EXTRACTED MATERIAL

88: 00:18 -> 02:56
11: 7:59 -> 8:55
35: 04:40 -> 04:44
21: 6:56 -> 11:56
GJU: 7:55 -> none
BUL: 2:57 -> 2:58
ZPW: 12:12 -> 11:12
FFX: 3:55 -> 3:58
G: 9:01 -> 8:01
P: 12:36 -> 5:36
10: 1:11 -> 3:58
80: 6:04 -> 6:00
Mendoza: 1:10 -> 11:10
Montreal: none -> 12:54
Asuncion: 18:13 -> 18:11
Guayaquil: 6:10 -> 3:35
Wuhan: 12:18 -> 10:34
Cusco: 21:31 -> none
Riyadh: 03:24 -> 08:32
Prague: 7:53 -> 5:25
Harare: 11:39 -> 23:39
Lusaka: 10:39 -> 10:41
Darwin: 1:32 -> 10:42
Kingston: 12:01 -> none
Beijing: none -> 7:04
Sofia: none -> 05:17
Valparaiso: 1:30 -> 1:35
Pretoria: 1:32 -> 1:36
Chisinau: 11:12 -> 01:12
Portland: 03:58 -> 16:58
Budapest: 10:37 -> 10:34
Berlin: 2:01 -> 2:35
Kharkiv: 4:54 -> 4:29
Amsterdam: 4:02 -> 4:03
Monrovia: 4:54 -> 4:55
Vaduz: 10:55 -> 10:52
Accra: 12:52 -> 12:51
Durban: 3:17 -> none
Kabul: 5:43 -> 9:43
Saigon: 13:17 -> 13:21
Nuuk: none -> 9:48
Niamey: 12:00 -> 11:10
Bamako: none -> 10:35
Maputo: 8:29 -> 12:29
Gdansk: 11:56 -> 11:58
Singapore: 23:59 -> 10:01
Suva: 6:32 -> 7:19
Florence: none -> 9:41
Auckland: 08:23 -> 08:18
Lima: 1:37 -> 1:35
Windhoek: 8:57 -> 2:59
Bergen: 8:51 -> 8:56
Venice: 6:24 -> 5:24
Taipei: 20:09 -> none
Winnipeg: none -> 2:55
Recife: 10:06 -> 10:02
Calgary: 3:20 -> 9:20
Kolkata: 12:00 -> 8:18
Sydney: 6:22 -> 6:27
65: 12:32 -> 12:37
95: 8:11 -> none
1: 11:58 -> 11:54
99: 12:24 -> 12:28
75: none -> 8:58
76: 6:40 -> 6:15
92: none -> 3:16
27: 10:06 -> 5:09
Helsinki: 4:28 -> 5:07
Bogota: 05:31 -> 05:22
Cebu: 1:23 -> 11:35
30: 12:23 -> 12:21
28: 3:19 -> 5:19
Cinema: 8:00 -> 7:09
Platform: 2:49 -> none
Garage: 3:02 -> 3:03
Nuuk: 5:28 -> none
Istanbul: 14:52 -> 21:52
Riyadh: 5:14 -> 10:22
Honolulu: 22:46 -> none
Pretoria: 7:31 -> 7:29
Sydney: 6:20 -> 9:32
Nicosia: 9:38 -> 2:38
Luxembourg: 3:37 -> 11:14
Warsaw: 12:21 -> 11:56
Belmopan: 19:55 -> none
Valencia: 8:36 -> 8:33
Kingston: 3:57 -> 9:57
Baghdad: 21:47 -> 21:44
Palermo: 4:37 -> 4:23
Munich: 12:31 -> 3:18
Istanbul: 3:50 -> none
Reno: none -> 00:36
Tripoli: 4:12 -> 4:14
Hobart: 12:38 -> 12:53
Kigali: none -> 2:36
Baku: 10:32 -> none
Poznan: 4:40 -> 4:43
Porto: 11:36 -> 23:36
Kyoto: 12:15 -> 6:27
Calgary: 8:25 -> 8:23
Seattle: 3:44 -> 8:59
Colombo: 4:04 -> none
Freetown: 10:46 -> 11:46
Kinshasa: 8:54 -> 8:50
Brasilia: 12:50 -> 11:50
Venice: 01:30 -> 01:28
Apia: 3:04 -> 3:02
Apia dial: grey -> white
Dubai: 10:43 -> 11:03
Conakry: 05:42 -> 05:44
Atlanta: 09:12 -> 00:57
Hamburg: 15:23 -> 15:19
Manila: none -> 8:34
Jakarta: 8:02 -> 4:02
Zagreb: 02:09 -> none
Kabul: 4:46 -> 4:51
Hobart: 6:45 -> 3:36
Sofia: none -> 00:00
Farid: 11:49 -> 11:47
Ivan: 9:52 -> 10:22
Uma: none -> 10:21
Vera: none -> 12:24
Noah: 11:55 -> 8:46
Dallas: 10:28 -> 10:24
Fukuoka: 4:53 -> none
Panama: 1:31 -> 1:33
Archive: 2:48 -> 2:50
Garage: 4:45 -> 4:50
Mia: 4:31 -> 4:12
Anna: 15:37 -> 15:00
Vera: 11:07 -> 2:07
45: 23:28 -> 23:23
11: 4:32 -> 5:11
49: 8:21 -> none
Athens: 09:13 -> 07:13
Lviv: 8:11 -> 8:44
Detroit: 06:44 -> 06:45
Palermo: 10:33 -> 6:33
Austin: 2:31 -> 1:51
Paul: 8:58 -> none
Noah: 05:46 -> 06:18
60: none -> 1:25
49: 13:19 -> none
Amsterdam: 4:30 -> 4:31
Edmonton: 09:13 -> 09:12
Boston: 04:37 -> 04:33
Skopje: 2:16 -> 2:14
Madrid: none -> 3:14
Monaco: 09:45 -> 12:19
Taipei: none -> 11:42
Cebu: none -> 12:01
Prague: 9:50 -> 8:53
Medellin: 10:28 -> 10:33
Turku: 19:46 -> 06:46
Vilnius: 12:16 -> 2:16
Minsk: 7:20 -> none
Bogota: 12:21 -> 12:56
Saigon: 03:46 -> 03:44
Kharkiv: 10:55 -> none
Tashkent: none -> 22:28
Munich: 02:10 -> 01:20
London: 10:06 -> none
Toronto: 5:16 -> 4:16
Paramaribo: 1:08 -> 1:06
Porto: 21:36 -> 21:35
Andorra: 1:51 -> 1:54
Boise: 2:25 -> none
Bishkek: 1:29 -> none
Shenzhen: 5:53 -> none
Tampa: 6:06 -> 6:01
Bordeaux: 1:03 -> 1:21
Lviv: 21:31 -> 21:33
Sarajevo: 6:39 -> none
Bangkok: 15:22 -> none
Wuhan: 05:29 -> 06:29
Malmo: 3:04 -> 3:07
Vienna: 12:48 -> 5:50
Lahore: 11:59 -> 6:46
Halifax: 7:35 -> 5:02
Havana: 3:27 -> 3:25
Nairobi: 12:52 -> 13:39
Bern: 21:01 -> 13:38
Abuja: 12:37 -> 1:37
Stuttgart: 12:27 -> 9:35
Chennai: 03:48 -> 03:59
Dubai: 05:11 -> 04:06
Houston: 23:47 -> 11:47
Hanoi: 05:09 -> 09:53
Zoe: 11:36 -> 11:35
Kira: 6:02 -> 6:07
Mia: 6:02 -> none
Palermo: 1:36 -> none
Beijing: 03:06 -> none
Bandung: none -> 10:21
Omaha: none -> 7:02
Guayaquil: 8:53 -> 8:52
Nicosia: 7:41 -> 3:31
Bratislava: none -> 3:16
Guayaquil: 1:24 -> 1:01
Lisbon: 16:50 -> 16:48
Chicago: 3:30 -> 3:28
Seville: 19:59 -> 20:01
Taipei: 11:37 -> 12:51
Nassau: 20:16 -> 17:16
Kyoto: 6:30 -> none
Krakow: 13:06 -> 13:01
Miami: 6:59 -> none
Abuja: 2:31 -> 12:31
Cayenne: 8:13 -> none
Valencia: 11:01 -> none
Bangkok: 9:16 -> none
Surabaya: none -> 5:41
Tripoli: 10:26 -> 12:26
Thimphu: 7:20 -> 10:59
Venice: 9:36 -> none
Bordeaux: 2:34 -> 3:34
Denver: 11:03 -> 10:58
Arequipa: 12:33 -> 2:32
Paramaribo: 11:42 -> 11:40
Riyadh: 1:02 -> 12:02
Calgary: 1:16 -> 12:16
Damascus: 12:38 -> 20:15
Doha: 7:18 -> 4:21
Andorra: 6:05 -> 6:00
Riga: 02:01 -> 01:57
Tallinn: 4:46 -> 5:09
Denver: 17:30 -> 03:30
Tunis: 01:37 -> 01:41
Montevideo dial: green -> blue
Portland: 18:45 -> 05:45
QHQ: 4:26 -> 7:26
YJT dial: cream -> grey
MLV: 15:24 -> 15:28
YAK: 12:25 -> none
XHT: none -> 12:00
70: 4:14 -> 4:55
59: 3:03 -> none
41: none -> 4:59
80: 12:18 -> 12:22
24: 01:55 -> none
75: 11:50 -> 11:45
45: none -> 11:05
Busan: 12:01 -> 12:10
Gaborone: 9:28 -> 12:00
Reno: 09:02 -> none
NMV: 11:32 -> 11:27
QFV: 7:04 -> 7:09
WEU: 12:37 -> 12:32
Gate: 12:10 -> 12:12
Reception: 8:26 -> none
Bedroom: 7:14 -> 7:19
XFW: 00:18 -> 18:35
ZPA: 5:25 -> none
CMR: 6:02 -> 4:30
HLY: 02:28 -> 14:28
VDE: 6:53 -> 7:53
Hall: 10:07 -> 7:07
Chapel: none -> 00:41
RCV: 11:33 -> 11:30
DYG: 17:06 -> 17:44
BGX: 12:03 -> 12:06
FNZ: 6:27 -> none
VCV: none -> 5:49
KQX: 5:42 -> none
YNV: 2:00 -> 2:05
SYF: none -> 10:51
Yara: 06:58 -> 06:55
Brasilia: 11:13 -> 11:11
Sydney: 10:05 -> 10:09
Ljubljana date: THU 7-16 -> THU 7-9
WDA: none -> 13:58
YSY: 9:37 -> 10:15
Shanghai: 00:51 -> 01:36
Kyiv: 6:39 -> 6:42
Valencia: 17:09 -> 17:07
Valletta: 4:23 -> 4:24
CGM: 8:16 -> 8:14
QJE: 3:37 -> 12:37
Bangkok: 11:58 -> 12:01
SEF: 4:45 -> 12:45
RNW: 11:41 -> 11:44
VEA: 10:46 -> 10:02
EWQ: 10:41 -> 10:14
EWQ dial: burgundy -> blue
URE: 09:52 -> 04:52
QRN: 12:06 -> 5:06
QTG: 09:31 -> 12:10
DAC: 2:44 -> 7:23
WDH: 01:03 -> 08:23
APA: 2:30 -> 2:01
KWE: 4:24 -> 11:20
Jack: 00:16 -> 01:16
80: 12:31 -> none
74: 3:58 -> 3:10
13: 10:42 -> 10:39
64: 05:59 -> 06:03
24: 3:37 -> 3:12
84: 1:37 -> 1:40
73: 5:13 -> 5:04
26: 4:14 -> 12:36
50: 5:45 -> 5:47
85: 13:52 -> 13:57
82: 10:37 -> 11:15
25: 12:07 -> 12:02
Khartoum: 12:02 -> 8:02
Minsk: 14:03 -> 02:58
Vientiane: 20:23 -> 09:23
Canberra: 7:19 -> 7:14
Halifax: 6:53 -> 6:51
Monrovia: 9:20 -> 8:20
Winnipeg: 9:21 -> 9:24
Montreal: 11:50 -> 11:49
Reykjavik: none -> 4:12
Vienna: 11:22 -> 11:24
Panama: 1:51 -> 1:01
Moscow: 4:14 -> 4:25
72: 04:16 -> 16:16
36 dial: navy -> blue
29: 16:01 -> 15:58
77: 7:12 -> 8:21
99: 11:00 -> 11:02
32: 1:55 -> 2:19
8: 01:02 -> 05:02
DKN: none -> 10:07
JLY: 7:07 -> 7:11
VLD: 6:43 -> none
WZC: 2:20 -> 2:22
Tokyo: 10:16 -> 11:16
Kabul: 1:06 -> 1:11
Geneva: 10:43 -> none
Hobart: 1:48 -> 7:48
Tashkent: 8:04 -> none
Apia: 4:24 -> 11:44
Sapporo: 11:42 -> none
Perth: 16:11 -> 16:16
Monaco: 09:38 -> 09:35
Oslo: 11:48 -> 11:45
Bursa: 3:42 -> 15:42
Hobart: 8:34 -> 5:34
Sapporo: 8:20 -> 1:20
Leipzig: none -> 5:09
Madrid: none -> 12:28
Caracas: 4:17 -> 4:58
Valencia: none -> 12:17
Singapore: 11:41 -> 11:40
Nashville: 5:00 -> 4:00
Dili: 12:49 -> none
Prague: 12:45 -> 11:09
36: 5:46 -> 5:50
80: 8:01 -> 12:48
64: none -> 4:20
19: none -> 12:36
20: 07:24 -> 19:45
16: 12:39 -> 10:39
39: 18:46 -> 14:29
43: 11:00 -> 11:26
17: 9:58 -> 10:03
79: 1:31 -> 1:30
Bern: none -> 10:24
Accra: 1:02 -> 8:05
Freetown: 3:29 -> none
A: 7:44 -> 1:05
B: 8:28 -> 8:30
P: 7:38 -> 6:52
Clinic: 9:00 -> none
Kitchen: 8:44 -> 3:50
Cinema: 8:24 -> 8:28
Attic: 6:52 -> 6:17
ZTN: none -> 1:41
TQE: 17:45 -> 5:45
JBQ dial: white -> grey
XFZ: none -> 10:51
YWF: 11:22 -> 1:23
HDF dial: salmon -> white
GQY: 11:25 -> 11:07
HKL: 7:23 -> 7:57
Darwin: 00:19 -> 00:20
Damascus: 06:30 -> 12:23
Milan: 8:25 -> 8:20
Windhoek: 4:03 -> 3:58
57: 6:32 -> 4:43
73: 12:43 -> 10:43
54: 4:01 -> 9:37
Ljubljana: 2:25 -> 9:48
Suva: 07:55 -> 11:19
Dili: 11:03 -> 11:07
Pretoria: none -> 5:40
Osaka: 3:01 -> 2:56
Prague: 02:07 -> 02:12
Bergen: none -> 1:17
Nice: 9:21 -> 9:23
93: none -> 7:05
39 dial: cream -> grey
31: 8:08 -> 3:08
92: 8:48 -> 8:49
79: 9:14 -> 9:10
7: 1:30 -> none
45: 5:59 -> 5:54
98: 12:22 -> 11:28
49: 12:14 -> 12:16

THE EXERCISE
From the first line of the material up to and including the line containing "Baghdad: 21:47 -> 21:44", output each line as a string in a JSON list, one string per line, skipping blank lines.

TASK RESPONSE
[
  "88: 00:18 -> 02:56",
  "11: 7:59 -> 8:55",
  "35: 04:40 -> 04:44",
  "21: 6:56 -> 11:56",
  "GJU: 7:55 -> none",
  "BUL: 2:57 -> 2:58",
  "ZPW: 12:12 -> 11:12",
  "FFX: 3:55 -> 3:58",
  "G: 9:01 -> 8:01",
  "P: 12:36 -> 5:36",
  "10: 1:11 -> 3:58",
  "80: 6:04 -> 6:00",
  "Mendoza: 1:10 -> 11:10",
  "Montreal: none -> 12:54",
  "Asuncion: 18:13 -> 18:11",
  "Guayaquil: 6:10 -> 3:35",
  "Wuhan: 12:18 -> 10:34",
  "Cusco: 21:31 -> none",
  "Riyadh: 03:24 -> 08:32",
  "Prague: 7:53 -> 5:25",
  "Harare: 11:39 -> 23:39",
  "Lusaka: 10:39 -> 10:41",
  "Darwin: 1:32 -> 10:42",
  "Kingston: 12:01 -> none",
  "Beijing: none -> 7:04",
  "Sofia: none -> 05:17",
  "Valparaiso: 1:30 -> 1:35",
  "Pretoria: 1:32 -> 1:36",
  "Chisinau: 11:12 -> 01:12",
  "Portland: 03:58 -> 16:58",
  "Budapest: 10:37 -> 10:34",
  "Berlin: 2:01 -> 2:35",
  "Kharkiv: 4:54 -> 4:29",
  "Amsterdam: 4:02 -> 4:03",
  "Monrovia: 4:54 -> 4:55",
  "Vaduz: 10:55 -> 10:52",
  "Accra: 12:52 -> 12:51",
  "Durban: 3:17 -> none",
  "Kabul: 5:43 -> 9:43",
  "Saigon: 13:17 -> 13:21",
  "Nuuk: none -> 9:48",
  "Niamey: 12:00 -> 11:10",
  "Bamako: none -> 10:35",
  "Maputo: 8:29 -> 12:29",
  "Gdansk: 11:56 -> 11:58",
  "Singapore: 23:59 -> 10:01",
  "Suva: 6:32 -> 7:19",
  "Florence: none -> 9:41",
  "Auckland: 08:23 -> 08:18",
  "Lima: 1:37 -> 1:35",
  "Windhoek: 8:57 -> 2:59",
  "Bergen: 8:51 -> 8:56",
  "Venice: 6:24 -> 5:24",
  "Taipei: 20:09 -> none",
  "Winnipeg: none -> 2:55",
  "Recife: 10:06 -> 10:02",
  "Calgary: 3:20 -> 9:20",
  "Kolkata: 12:00 -> 8:18",
  "Sydney: 6:22 -> 6:27",
  "65: 12:32 -> 12:37",
  "95: 8:11 -> none",
  "1: 11:58 -> 11:54",
  "99: 12:24 -> 12:28",
  "75: none -> 8:58",
  "76: 6:40 -> 6:15",
  "92: none -> 3:16",
  "27: 10:06 -> 5:09",
  "Helsinki: 4:28 -> 5:07",
  "Bogota: 05:31 -> 05:22",
  "Cebu: 1:23 -> 11:35",
  "30: 12:23 -> 12:21",
  "28: 3:19 -> 5:19",
  "Cinema: 8:00 -> 7:09",
  "Platform: 2:49 -> none",
  "Garage: 3:02 -> 3:03",
  "Nuuk: 5:28 -> none",
  "Istanbul: 14:52 -> 21:52",
  "Riyadh: 5:14 -> 10:22",
  "Honolulu: 22:46 -> none",
  "Pretoria: 7:31 -> 7:29",
  "Sydney: 6:20 -> 9:32",
  "Nicosia: 9:38 -> 2:38",
  "Luxembourg: 3:37 -> 11:14",
  "Warsaw: 12:21 -> 11:56",
  "Belmopan: 19:55 -> none",
  "Valencia: 8:36 -> 8:33",
  "Kingston: 3:57 -> 9:57",
  "Baghdad: 21:47 -> 21:44"
]